* Exercise requirements:
Pull out each line of the records below that contains the string "kern". Case matters.

(Saved data entries)
==============================

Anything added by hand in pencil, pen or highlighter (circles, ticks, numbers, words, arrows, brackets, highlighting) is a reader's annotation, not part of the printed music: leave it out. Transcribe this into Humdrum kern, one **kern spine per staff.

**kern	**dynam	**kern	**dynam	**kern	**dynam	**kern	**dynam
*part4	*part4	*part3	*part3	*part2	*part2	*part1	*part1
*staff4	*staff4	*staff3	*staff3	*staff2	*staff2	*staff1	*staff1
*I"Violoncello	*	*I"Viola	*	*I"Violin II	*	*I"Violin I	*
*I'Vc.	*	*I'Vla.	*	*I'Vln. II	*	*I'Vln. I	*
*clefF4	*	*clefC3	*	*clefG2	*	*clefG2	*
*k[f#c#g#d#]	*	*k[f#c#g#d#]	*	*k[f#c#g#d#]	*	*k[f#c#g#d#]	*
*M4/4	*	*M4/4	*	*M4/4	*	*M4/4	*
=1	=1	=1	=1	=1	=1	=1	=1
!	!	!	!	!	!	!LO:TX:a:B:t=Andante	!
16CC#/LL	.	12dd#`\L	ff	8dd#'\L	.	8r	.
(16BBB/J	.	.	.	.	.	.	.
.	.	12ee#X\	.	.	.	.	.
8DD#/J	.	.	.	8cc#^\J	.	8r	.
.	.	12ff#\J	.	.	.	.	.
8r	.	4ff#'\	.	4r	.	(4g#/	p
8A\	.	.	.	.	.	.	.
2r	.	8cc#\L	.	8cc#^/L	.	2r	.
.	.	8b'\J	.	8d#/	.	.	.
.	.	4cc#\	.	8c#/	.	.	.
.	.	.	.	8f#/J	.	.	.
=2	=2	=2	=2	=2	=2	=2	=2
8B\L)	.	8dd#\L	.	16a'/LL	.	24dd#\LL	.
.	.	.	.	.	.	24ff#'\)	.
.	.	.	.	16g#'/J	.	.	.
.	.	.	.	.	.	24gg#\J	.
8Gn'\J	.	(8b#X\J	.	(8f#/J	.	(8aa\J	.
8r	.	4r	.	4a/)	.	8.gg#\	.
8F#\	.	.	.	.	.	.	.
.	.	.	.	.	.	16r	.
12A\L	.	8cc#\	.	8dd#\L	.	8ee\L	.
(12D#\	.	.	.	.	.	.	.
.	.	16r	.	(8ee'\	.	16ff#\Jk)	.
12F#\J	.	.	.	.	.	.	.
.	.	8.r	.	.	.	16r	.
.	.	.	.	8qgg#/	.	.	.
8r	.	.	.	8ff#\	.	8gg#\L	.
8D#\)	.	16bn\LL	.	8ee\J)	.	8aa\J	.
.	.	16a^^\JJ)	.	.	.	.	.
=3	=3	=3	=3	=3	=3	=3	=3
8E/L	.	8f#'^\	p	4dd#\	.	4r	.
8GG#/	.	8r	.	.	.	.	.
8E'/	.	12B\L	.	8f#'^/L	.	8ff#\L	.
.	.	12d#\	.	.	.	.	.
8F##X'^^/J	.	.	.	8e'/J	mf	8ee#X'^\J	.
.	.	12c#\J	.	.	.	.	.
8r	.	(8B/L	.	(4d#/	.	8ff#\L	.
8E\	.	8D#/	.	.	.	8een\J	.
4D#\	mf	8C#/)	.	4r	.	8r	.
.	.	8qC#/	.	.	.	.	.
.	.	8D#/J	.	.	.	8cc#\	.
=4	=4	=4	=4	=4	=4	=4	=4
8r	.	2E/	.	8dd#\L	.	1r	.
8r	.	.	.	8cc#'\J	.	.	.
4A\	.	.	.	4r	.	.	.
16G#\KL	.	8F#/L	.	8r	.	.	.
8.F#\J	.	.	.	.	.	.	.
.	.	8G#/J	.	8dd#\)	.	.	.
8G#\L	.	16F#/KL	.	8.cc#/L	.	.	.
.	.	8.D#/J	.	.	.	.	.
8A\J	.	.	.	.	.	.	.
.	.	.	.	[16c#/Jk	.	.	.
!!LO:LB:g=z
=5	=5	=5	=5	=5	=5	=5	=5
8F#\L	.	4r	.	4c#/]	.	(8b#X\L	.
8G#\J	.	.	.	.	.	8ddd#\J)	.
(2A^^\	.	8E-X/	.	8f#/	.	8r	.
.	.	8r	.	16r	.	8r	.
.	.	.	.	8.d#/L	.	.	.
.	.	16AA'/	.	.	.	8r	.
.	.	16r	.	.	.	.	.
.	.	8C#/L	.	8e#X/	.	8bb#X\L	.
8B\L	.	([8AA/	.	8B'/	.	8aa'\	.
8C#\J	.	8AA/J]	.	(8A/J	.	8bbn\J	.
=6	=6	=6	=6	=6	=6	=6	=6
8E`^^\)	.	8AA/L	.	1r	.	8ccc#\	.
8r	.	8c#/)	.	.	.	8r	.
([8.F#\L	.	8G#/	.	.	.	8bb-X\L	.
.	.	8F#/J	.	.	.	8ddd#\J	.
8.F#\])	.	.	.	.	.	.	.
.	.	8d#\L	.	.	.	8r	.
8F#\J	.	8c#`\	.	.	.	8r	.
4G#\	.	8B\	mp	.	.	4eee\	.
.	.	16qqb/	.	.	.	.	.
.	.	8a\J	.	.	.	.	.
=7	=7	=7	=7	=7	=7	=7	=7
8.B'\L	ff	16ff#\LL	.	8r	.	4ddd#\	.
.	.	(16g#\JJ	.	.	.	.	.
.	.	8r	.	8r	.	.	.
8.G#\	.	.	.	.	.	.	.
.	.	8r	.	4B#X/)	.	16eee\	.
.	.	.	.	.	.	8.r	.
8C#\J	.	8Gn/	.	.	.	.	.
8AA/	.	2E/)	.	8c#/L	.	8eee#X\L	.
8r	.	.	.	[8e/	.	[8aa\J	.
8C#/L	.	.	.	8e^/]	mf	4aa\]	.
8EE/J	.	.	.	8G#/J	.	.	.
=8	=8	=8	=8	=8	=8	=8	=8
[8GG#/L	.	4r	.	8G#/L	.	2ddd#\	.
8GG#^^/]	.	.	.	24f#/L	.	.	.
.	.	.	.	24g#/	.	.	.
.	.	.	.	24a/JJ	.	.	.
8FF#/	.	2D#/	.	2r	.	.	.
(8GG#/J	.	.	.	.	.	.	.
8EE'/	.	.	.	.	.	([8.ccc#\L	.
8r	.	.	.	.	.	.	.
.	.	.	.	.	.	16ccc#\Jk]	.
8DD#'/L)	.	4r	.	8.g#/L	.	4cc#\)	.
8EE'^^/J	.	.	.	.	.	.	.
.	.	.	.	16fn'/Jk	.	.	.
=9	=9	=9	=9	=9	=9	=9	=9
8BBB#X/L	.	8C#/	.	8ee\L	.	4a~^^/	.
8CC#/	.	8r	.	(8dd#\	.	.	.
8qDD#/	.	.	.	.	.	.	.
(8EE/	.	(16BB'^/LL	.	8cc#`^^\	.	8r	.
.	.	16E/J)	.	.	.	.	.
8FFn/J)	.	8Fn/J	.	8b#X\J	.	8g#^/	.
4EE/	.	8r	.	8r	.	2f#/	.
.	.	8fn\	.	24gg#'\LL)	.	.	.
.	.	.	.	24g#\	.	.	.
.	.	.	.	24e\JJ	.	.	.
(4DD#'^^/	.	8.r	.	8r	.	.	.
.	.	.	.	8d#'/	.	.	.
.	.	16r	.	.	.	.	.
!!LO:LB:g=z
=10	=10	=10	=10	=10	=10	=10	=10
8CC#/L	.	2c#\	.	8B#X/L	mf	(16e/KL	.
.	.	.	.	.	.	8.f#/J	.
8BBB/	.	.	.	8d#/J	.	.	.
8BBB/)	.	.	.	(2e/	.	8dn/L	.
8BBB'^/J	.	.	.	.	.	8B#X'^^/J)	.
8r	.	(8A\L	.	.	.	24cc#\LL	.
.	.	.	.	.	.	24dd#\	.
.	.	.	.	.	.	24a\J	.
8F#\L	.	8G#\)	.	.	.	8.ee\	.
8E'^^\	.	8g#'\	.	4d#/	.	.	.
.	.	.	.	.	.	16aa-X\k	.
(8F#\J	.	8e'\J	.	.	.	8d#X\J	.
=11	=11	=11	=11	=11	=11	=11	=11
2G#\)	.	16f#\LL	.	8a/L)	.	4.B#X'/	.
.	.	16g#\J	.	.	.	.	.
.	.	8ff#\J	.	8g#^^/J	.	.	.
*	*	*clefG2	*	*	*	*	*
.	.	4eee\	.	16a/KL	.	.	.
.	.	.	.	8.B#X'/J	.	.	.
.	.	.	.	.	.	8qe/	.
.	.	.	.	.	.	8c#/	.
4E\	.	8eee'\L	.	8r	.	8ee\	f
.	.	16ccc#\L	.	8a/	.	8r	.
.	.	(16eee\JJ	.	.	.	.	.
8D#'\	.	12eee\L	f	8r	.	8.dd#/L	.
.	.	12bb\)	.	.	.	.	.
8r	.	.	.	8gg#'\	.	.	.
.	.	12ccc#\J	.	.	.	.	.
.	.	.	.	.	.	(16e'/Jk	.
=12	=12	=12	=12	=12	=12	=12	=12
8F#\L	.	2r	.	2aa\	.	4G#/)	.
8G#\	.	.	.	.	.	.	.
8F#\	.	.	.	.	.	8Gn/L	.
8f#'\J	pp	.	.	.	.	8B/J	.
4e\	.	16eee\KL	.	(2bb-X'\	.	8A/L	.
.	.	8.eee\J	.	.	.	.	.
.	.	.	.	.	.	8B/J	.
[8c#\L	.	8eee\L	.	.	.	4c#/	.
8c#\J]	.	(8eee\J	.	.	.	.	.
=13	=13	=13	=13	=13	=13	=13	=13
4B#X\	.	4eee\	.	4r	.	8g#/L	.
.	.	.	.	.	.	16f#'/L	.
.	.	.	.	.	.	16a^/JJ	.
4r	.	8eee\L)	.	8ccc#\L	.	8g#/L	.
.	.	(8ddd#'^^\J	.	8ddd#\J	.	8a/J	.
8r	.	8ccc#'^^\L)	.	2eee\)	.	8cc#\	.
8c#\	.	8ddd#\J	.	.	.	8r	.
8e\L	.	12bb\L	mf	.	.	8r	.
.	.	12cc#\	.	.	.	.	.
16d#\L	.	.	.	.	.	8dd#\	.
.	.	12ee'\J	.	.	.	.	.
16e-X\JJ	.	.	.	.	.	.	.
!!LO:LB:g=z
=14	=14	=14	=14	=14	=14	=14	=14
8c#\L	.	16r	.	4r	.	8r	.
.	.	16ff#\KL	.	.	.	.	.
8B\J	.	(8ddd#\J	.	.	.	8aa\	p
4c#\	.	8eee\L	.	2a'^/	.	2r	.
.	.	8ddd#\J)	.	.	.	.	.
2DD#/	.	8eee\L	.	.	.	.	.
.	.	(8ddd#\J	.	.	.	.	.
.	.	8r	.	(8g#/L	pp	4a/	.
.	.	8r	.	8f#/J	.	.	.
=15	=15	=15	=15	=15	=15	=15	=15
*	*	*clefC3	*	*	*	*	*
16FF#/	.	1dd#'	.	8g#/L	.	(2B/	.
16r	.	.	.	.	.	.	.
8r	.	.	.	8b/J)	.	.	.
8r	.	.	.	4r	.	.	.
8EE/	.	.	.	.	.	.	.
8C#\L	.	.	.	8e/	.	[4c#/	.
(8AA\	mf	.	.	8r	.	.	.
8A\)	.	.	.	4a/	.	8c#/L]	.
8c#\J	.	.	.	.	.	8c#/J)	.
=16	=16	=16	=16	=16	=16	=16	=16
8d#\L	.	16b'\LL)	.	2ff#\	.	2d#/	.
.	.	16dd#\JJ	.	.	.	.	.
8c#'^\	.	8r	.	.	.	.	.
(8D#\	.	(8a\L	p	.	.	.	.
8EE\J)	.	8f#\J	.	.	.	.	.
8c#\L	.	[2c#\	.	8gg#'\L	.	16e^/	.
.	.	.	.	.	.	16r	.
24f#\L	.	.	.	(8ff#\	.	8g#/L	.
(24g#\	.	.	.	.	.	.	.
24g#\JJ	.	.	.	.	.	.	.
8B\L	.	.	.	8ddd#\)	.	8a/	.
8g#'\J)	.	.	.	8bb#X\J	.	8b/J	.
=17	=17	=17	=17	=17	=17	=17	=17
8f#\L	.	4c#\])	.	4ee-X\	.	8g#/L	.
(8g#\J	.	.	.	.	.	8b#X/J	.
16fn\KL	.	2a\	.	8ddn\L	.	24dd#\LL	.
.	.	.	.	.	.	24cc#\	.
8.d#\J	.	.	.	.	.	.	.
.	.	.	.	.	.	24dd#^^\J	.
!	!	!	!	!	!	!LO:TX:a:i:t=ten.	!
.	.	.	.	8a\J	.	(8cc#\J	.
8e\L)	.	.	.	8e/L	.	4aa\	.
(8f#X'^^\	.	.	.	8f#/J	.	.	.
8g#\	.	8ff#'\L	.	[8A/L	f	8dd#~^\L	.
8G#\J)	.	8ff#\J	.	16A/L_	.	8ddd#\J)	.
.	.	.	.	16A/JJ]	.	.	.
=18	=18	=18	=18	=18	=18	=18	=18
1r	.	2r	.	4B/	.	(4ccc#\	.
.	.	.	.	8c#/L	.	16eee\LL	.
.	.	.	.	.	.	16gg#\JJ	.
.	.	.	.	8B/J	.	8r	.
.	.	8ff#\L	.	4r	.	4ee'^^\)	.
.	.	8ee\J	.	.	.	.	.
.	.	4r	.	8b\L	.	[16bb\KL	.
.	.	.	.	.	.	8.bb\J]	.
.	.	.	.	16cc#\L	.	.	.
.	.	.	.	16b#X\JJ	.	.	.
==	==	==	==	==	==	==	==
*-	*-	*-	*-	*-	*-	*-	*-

==============================

* Written solution:
Anything added by hand in pencil, pen or highlighter (circles, ticks, numbers, words, arrows, brackets, highlighting) is a reader's annotation, not part of the printed music: leave it out. Transcribe this into Humdrum kern, one **kern spine per staff.
**kern	**dynam	**kern	**dynam	**kern	**dynam	**kern	**dynam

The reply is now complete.